▸ Activity: Comb the records below for the string "none" and copy each line where it turns up.

▸ Records for this exercise:
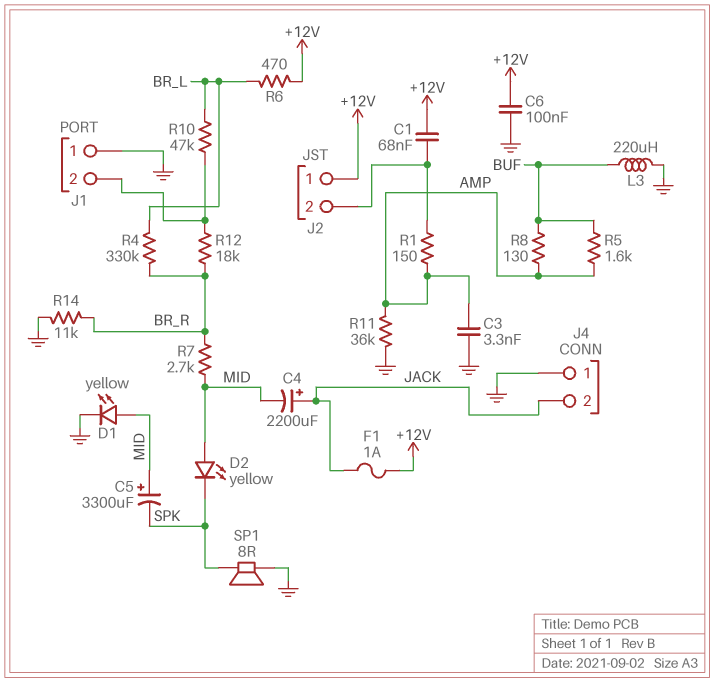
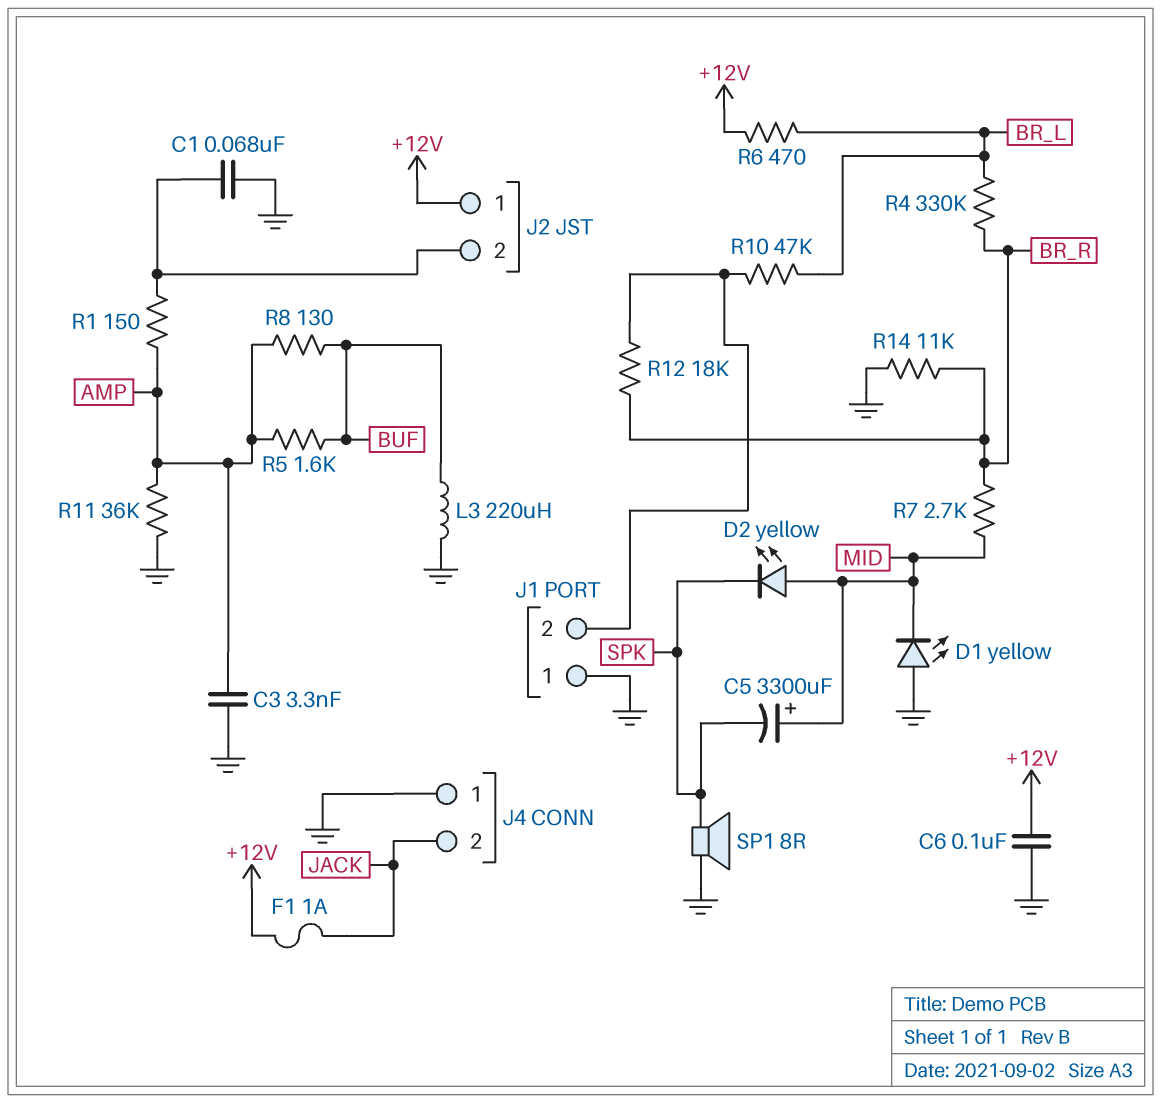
C1: 68nF (+12V, J2/2) -> 68nF (GND, J2/2)
C4: 2200uF (plus JACK, minus MID) -> none
D1: LED yellow (A MID, K GND) -> LED yellow (A GND, K MID)

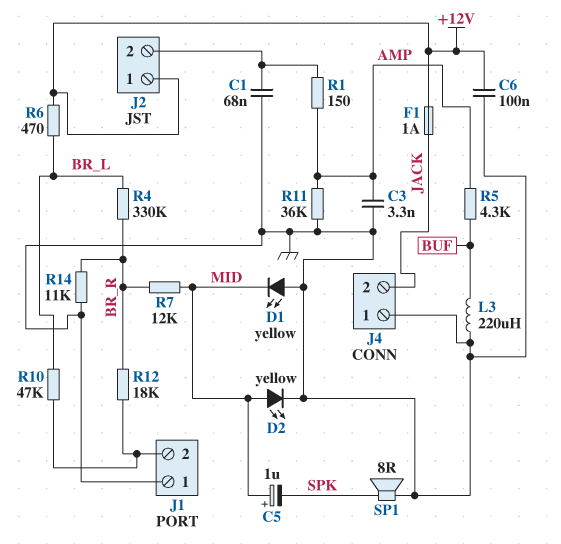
C5: 3300uF (plus MID, minus SPK) -> 1uF (plus MID, minus SPK)
D2: LED yellow (A MID, K SPK) -> LED yellow (A MID, K GND)
R5: 1.6k (AMP, BUF) -> 4.3k (AMP, BUF)
R7: 2.7k (BR_R, MID) -> 12k (BR_R, MID)
R8: 130 (AMP, BUF) -> none

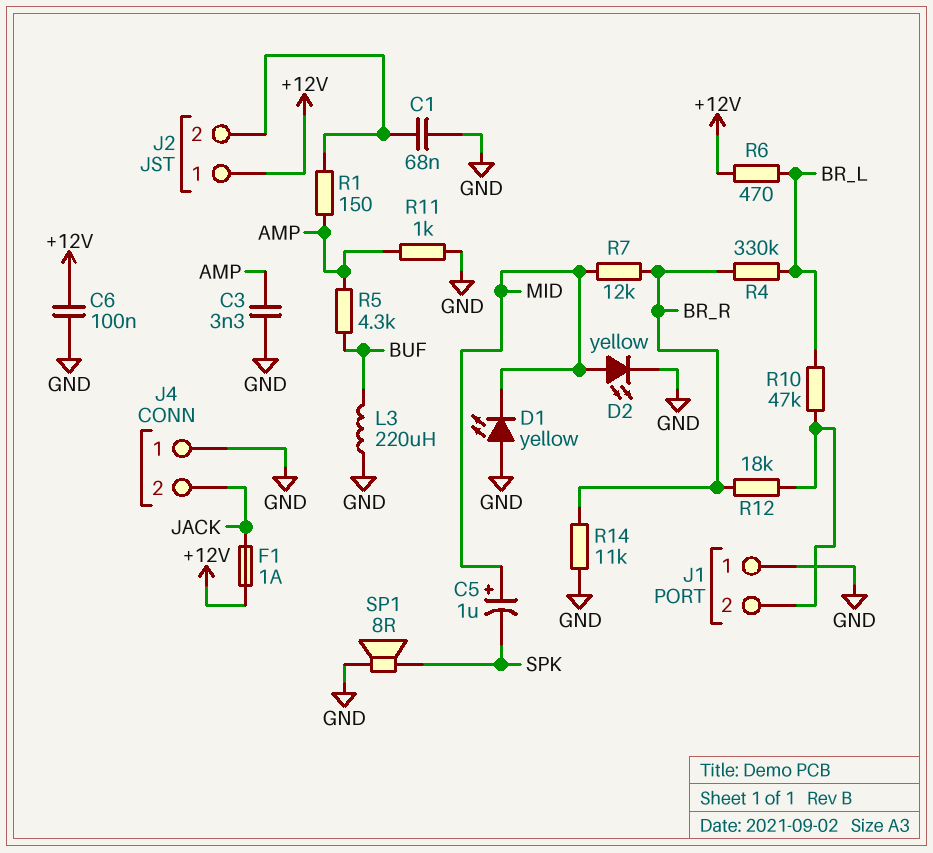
R11: 36k (AMP, GND) -> 1k (AMP, GND)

▸ Answer area:
C4: 2200uF (plus JACK, minus MID) -> none
R8: 130 (AMP, BUF) -> none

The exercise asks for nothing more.